◆ **WHAT IS REQUIRED**: Please set down word for word every line from the one holding "(652, 560) = (612, 145): orange" to the end of the data below, both included.

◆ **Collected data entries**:
*** Begin section ***

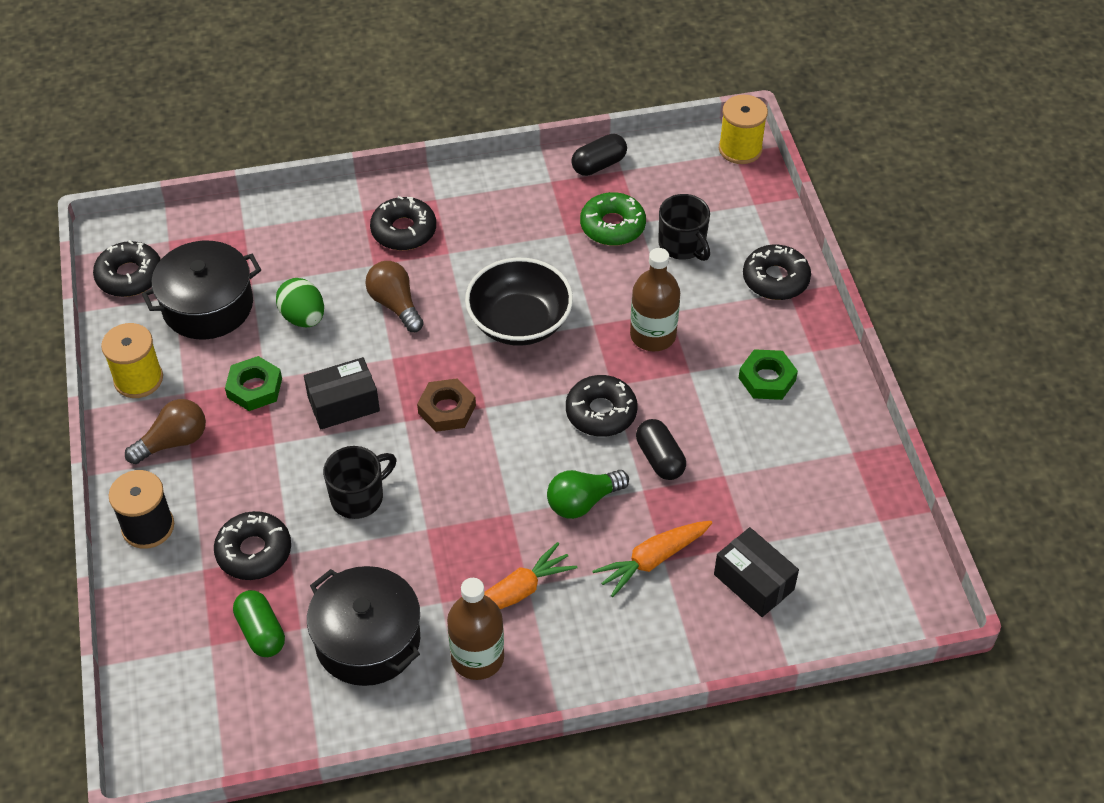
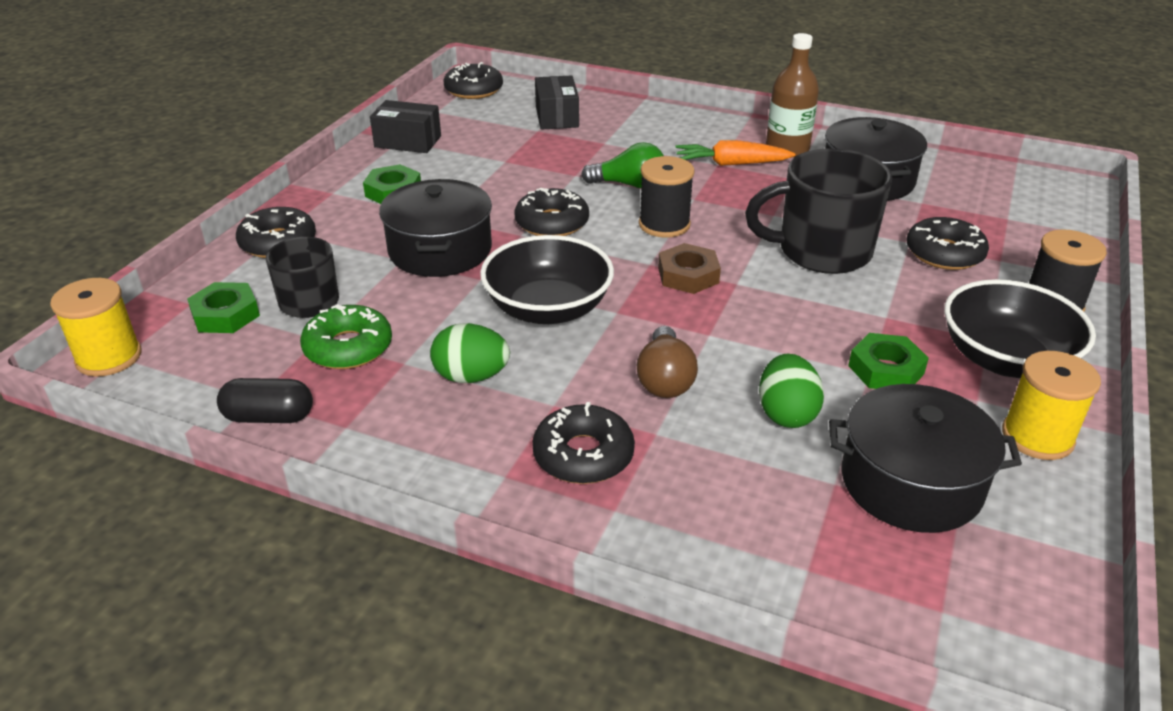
camera: 145 degrees left, 15 degrees down
(129, 276) = (1025, 581): black donut -> black donut (473, 90)
(173, 441) = (1005, 359): brown light bulb -> black bowl
(261, 632) = (958, 210): green capsule -> none
(343, 404) = (791, 318): black box -> black box (408, 141)
(358, 497) = (821, 251): black mug -> black mug, size x1.66
(509, 461) = (664, 224): none -> black spool
(515, 245) = (471, 376): none -> green egg
(652, 560) = (612, 145): orange carrot -> none
(653, 335) = (440, 250): brown bottle -> black pot
(660, 458) = (540, 184): black capsule -> none
(719, 208) = (225, 315): none -> green nut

*** End section ***

◆ **RESULT OF THIS TASK**:
(652, 560) = (612, 145): orange carrot -> none
(653, 335) = (440, 250): brown bottle -> black pot
(660, 458) = (540, 184): black capsule -> none
(719, 208) = (225, 315): none -> green nut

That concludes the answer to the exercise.